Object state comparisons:

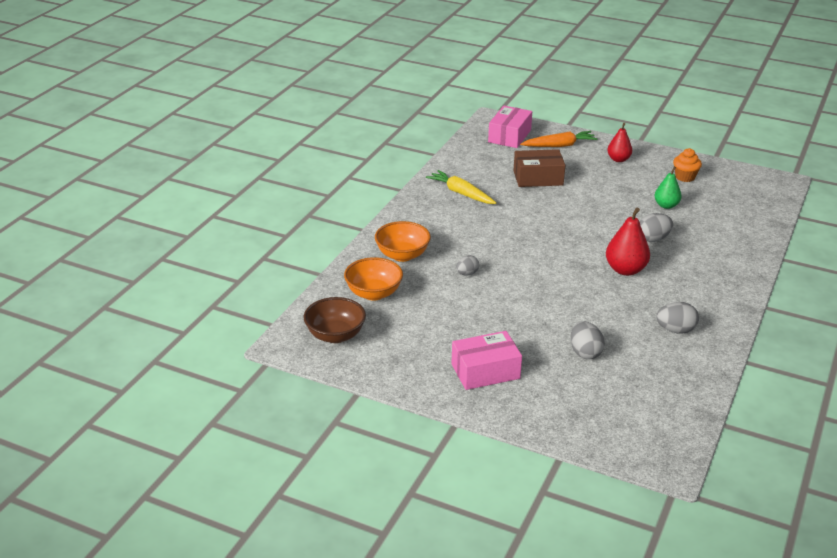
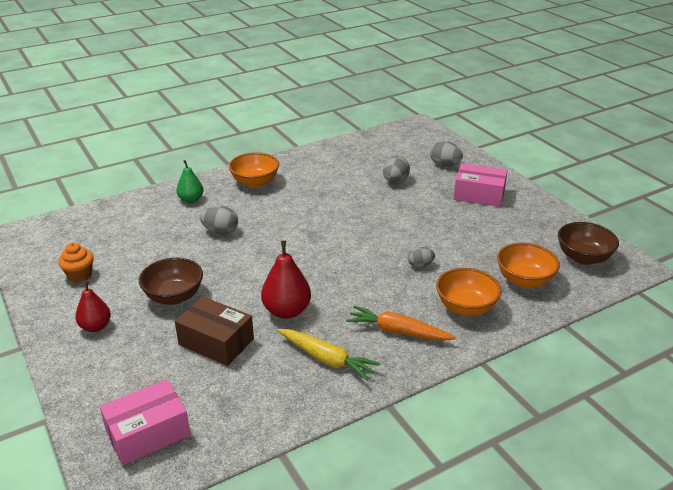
camera: 145 degrees left, 0 degrees up
yellow carrot [426,170,496,204] -> yellow carrot turned 45 degrees counterclockwise [277,329,381,381]
orange carrot [520,131,598,147] -> orange carrot moved to [346,306,457,341]
red pear [606,208,650,276] -> red pear moved to [261,240,311,319]
green pear [654,166,682,209] -> green pear moved to [176,160,203,203]
grey egg [656,302,699,334] -> grey egg moved to [430,141,463,166]
none -> brown bowl [139,258,203,305]
none -> orange bowl [229,152,279,188]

--- Task instructions ---
Working through the records above, copy each line in which "orange" is found.

--- Task response ---
orange carrot [520,131,598,147] -> orange carrot moved to [346,306,457,341]
none -> orange bowl [229,152,279,188]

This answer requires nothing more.